*What is expected*. Please restate, word for word, the lines below that begin at the one with "U1 pin VDD: W27 -> W10" and end at the one with "U3: buffer (in". Leave out all other lines.

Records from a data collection

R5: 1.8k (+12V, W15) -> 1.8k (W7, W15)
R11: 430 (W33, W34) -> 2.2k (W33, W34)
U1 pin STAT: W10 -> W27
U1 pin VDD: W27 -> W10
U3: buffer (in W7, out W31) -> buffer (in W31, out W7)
...
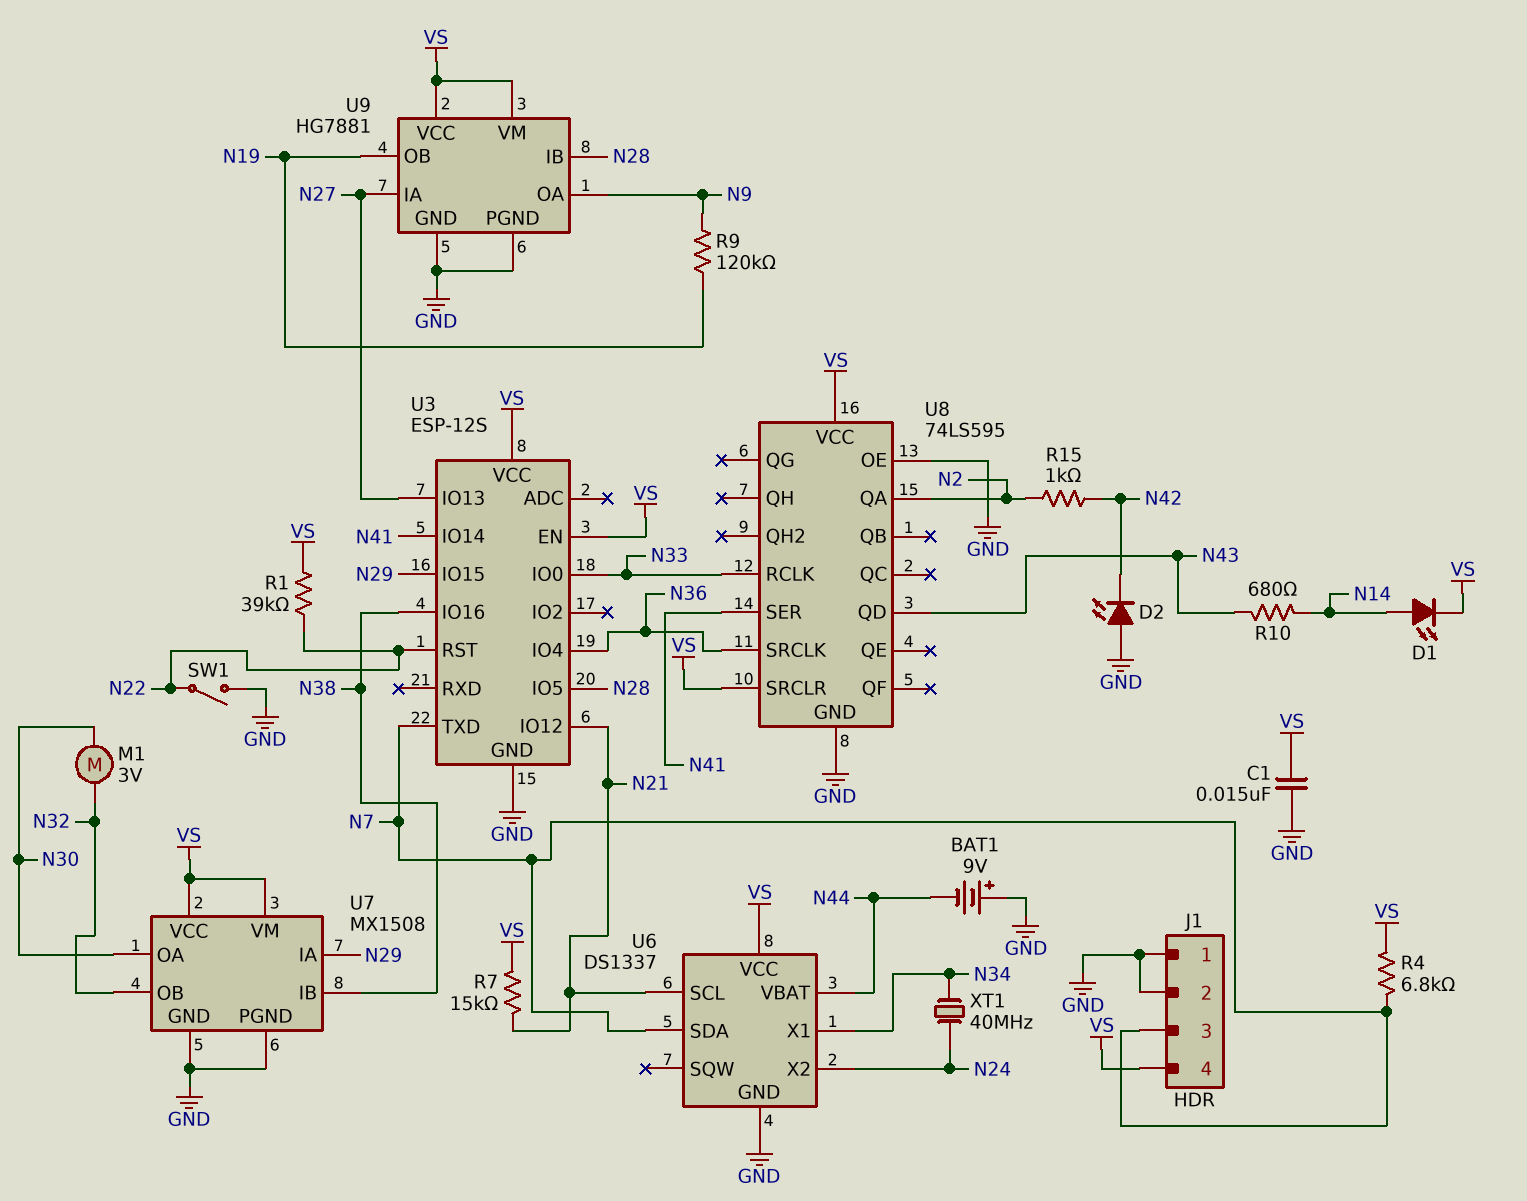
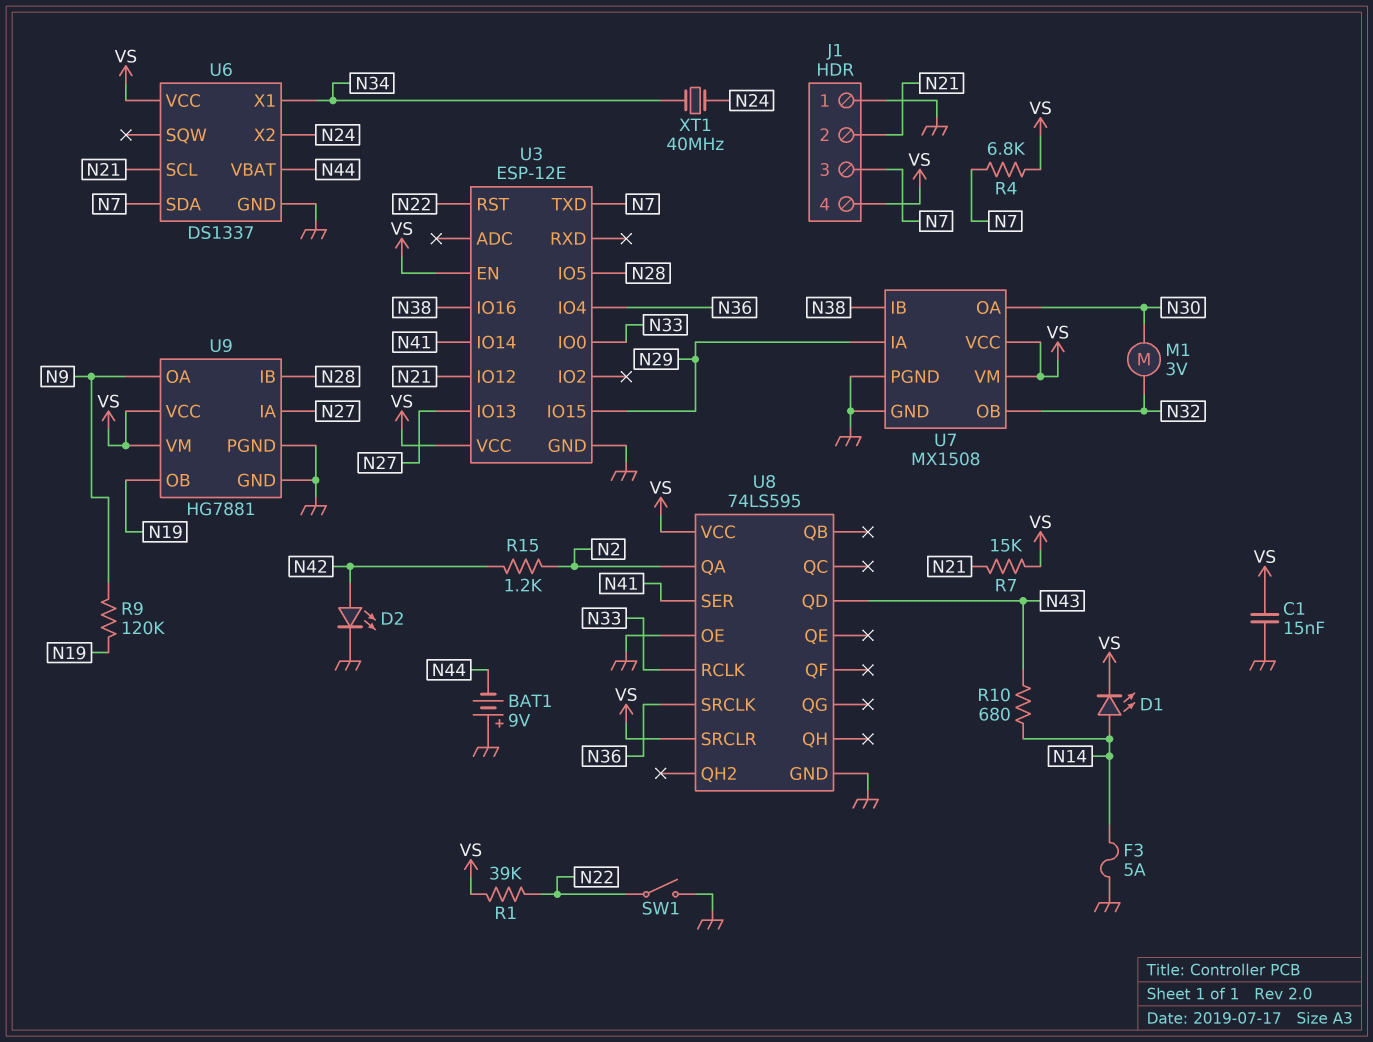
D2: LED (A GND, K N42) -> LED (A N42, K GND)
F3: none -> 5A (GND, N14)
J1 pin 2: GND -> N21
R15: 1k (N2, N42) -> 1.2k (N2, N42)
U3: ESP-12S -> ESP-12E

*Exercise output*.
U1 pin VDD: W27 -> W10
U3: buffer (in W7, out W31) -> buffer (in W31, out W7)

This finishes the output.